**Extracted records**

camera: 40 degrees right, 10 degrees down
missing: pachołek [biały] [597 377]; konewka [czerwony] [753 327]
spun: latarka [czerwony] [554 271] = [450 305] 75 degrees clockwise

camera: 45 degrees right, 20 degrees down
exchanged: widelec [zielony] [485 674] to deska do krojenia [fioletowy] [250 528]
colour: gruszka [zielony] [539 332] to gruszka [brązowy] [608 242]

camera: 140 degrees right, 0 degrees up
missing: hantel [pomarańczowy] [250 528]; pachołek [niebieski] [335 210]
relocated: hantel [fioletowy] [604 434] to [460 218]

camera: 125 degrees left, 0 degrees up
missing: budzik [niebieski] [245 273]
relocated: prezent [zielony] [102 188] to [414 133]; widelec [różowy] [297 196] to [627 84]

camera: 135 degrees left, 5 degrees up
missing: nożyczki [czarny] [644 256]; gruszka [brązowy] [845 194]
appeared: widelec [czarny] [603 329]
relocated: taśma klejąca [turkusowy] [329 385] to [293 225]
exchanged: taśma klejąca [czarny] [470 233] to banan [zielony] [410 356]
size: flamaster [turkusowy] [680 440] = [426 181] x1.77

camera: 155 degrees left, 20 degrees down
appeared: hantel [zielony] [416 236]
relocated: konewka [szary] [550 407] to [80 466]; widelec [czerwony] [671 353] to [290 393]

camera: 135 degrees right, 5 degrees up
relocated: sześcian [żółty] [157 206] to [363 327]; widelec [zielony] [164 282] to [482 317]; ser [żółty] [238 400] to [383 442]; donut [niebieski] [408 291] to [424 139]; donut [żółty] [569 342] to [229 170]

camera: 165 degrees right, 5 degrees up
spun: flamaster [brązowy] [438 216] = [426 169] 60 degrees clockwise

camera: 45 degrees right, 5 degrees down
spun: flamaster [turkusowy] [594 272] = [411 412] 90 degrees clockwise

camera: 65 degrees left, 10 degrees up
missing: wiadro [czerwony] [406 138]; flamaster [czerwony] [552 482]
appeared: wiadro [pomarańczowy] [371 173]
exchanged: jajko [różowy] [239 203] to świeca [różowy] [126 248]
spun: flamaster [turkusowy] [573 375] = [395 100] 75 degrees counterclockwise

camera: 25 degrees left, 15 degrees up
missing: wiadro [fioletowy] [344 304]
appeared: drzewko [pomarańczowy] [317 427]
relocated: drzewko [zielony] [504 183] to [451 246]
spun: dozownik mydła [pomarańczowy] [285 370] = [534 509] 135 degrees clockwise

**WORK INSTRUCTION**
Would you copy out each line of the records above where the word "brązowy" occurs?

**RESULT FOR THIS EXERCISE**
colour: gruszka [zielony] [539 332] to gruszka [brązowy] [608 242]
missing: nożyczki [czarny] [644 256]; gruszka [brązowy] [845 194]
spun: flamaster [brązowy] [438 216] = [426 169] 60 degrees clockwise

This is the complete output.